EXERCISE OBJECTIVE = Below are some records. Repeat exactly the lines from the one containing "green apple: 3 -> 4" through the final line.

:: DATA EXTRACT ::

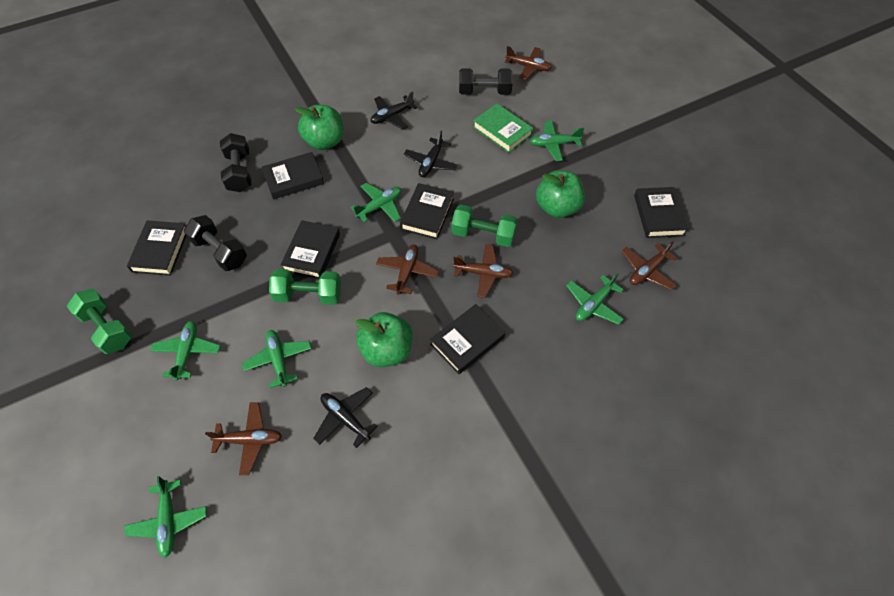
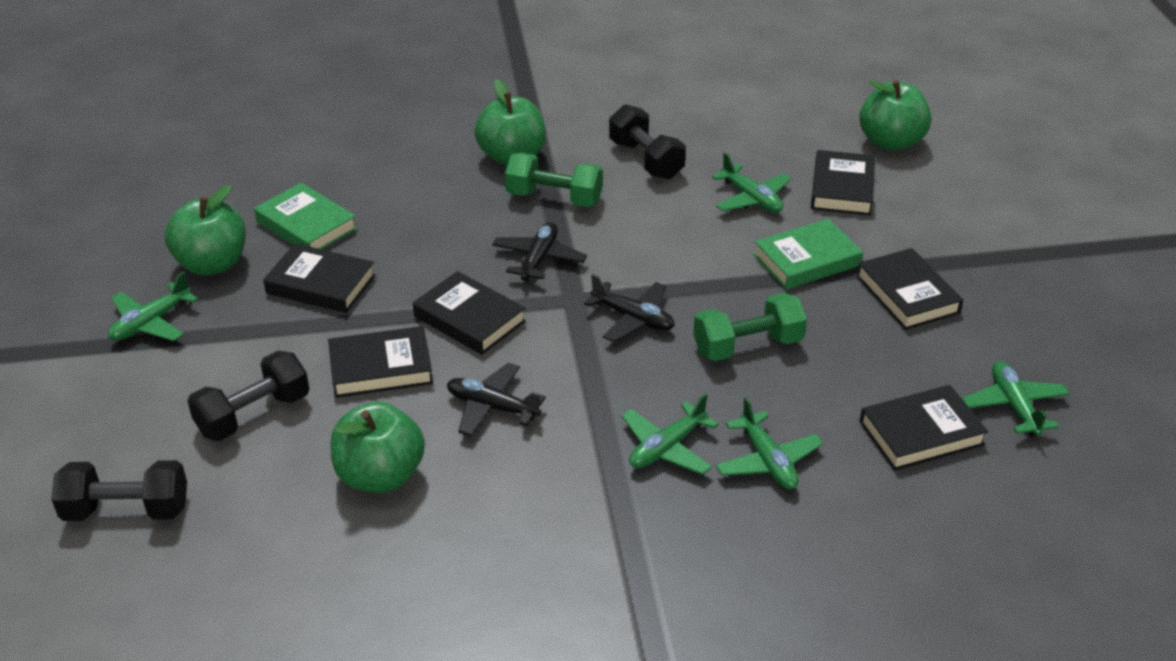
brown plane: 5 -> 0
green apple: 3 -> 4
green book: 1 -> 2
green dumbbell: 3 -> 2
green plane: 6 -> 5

:::

TASK SOLUTION =
green apple: 3 -> 4
green book: 1 -> 2
green dumbbell: 3 -> 2
green plane: 6 -> 5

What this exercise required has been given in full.